[Structured diff data]
Content starts

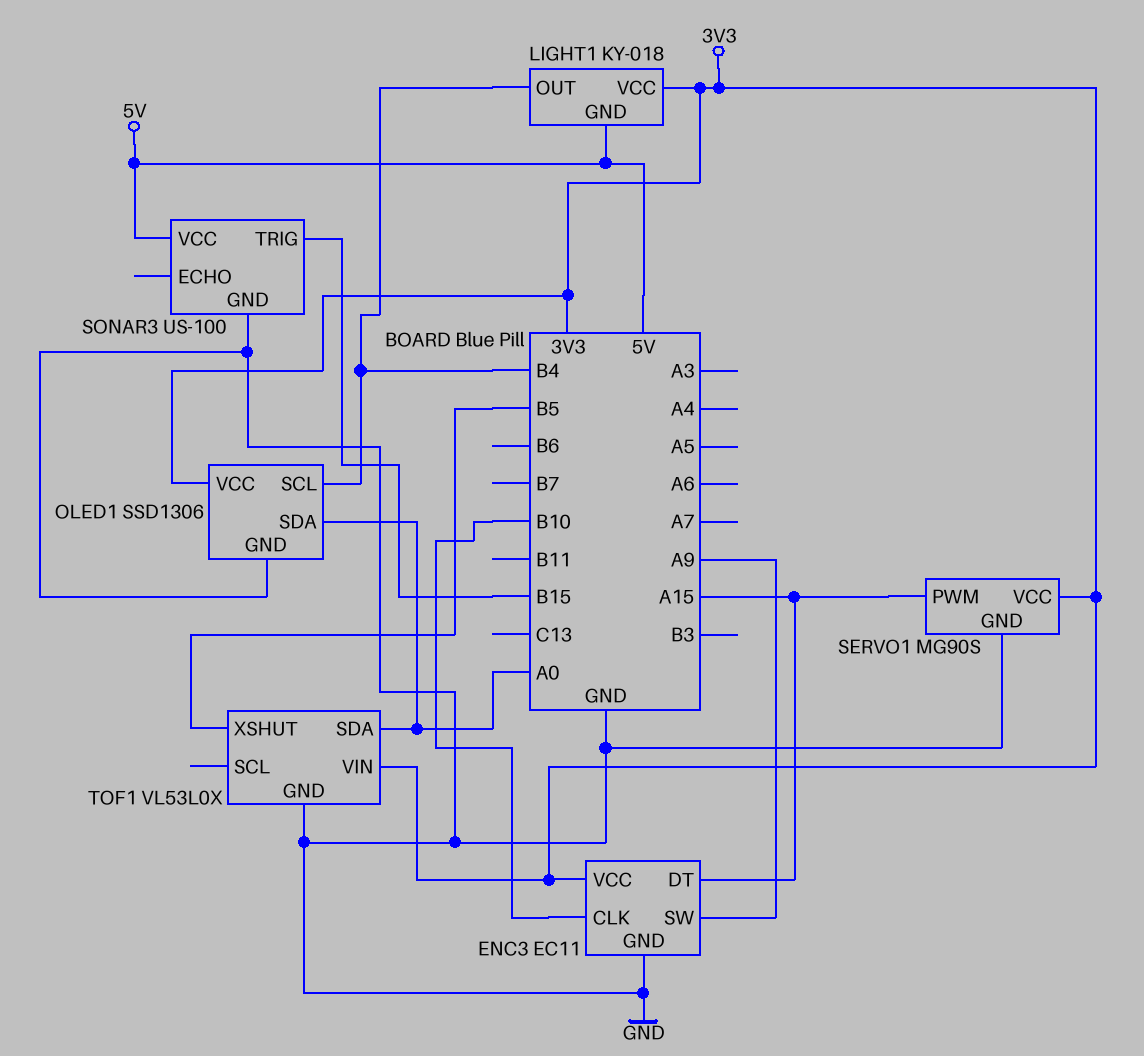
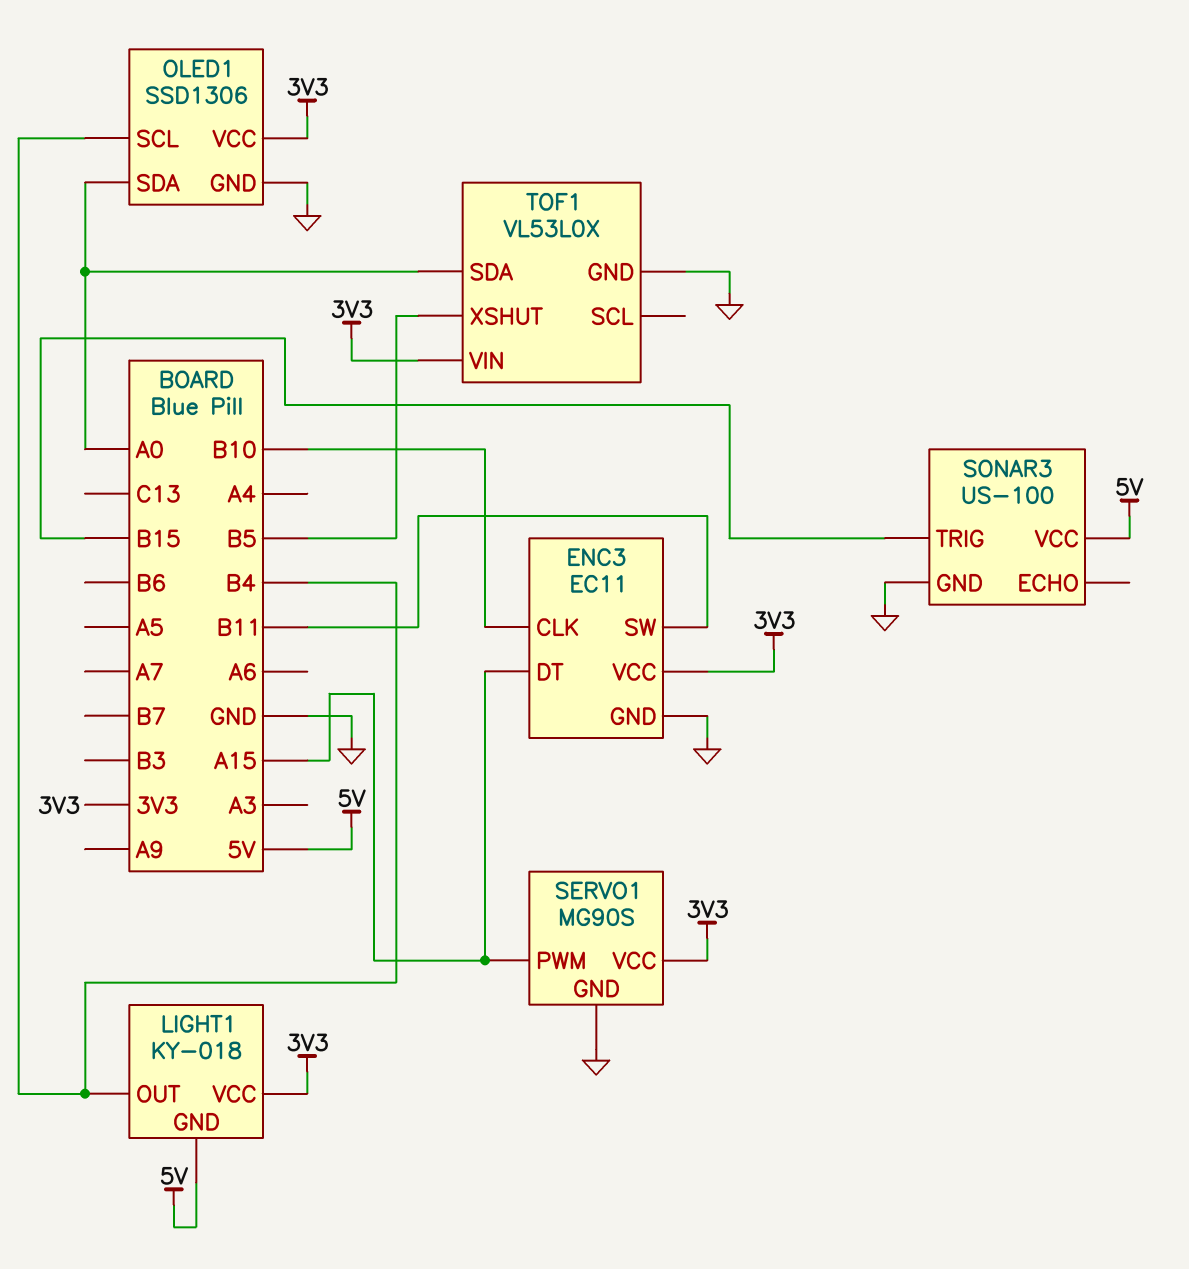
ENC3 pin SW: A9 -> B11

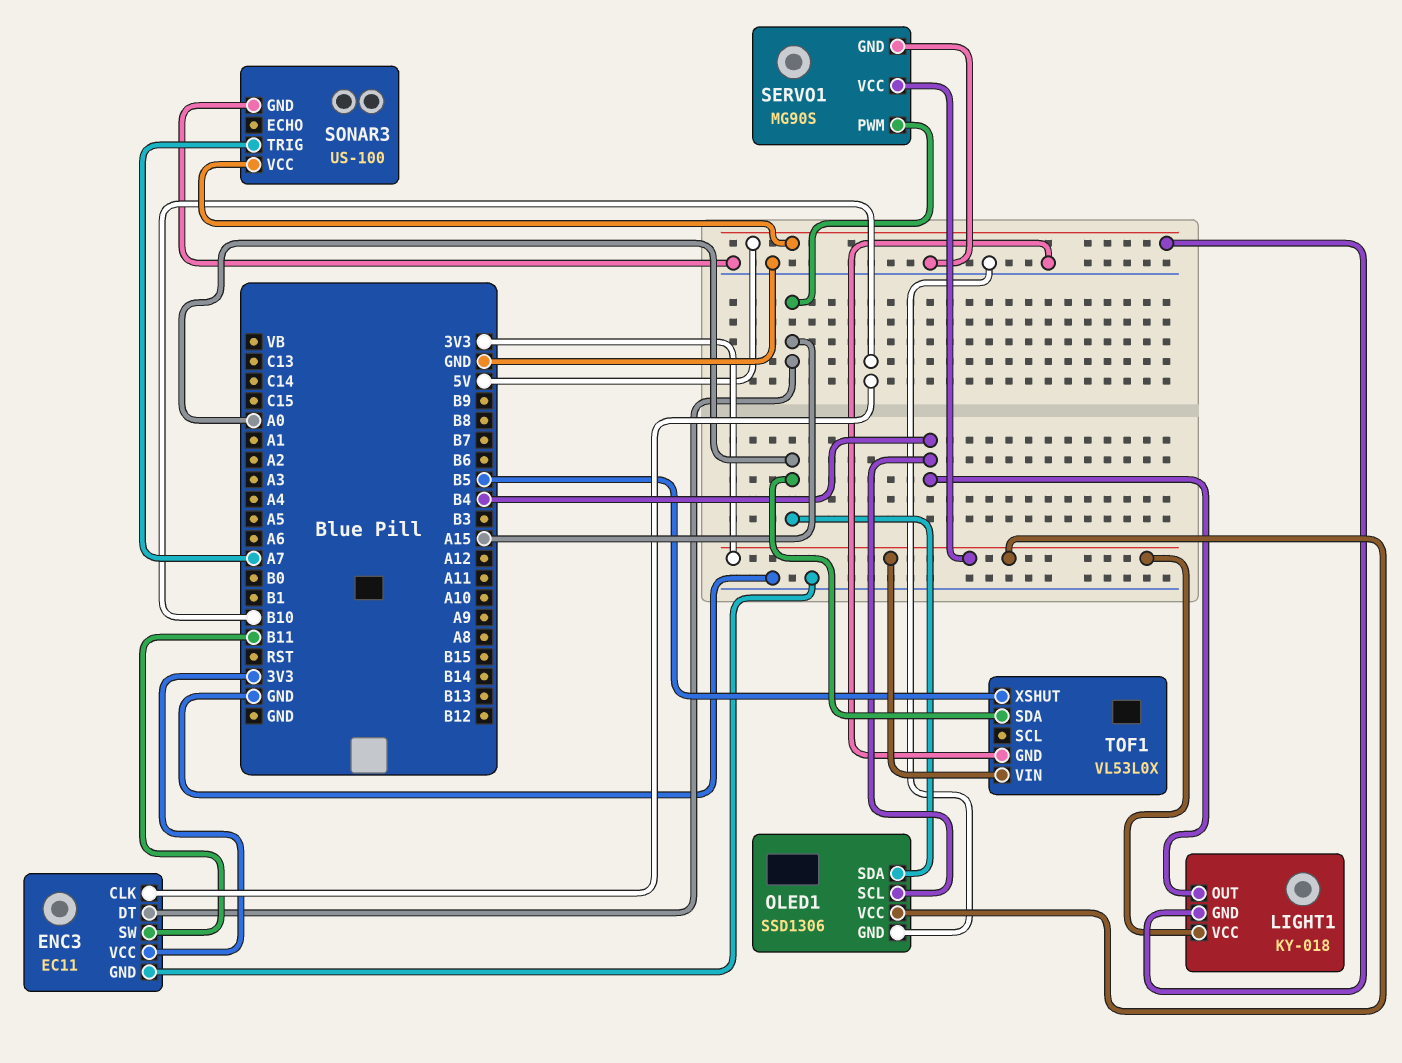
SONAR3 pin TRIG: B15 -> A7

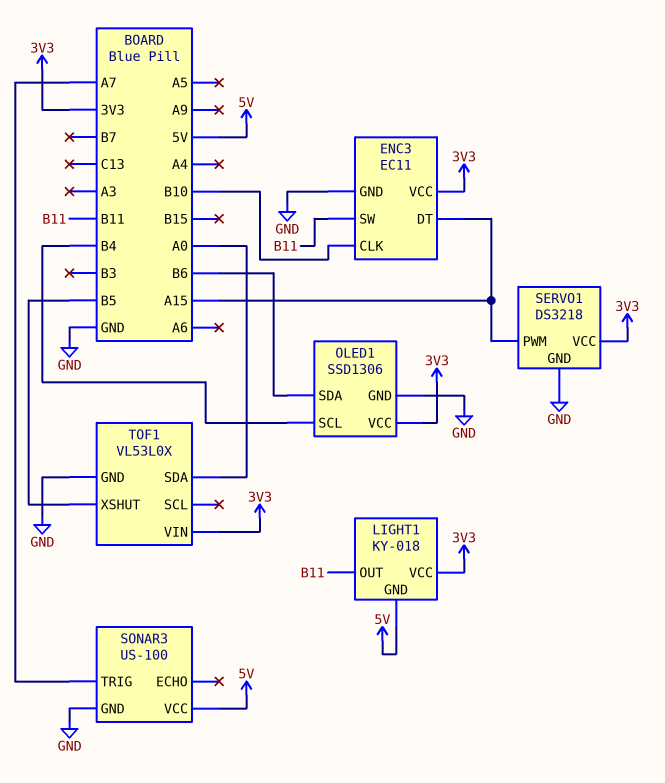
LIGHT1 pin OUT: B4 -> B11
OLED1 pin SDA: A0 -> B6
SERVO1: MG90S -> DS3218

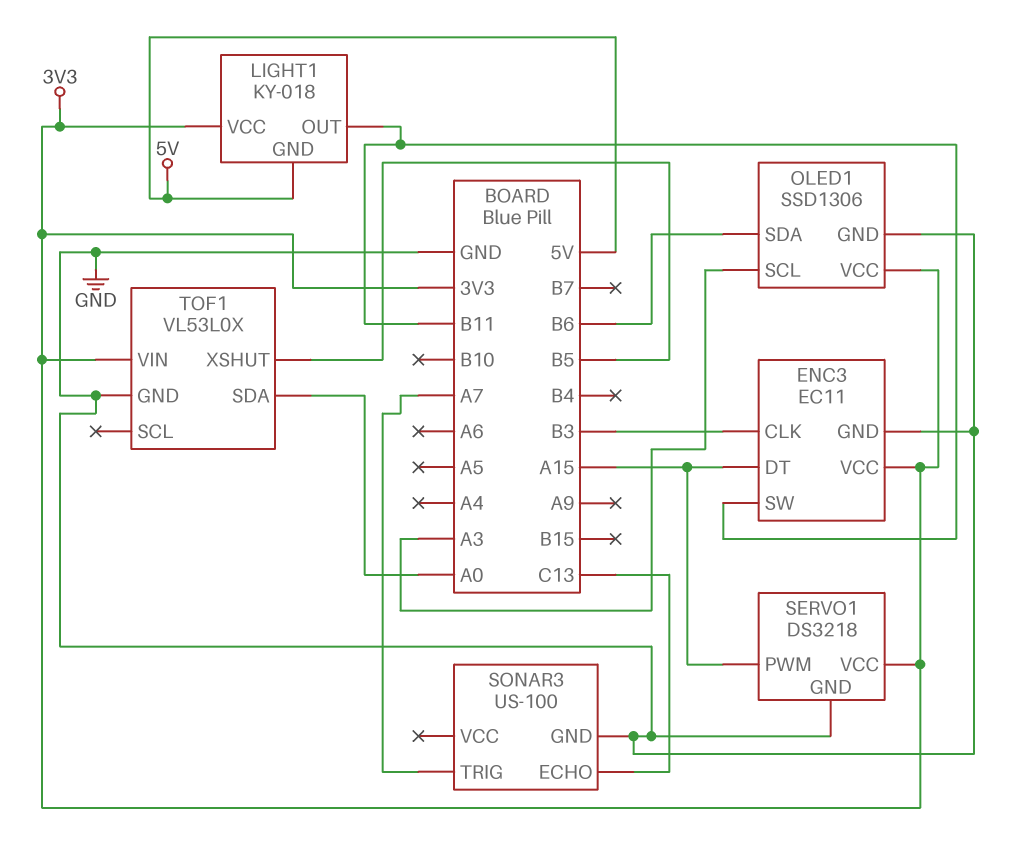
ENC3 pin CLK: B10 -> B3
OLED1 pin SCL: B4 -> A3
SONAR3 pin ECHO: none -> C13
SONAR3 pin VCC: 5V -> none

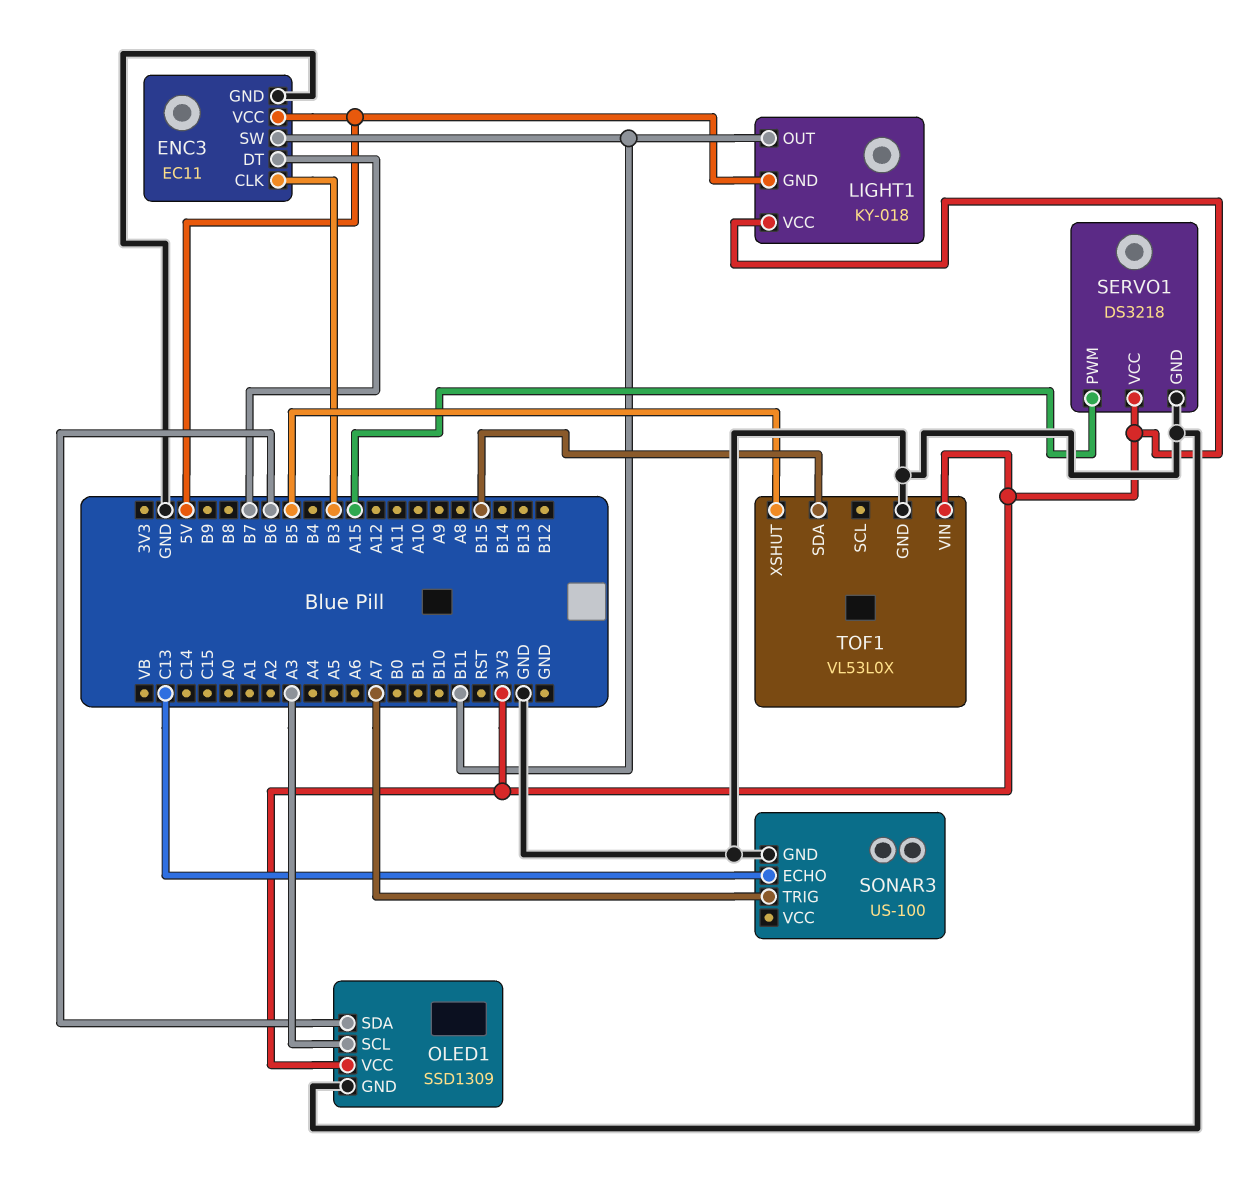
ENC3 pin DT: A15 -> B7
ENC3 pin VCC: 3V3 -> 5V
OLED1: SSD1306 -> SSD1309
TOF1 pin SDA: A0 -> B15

Content ends

### Task goal
Only the lines from the one containing "LIGHT1 pin OUT: B4 -> B11" through the end of the records are wanted, set down exactly and without their pictures.

### Reply
LIGHT1 pin OUT: B4 -> B11
OLED1 pin SDA: A0 -> B6
SERVO1: MG90S -> DS3218

ENC3 pin CLK: B10 -> B3
OLED1 pin SCL: B4 -> A3
SONAR3 pin ECHO: none -> C13
SONAR3 pin VCC: 5V -> none

ENC3 pin DT: A15 -> B7
ENC3 pin VCC: 3V3 -> 5V
OLED1: SSD1306 -> SSD1309
TOF1 pin SDA: A0 -> B15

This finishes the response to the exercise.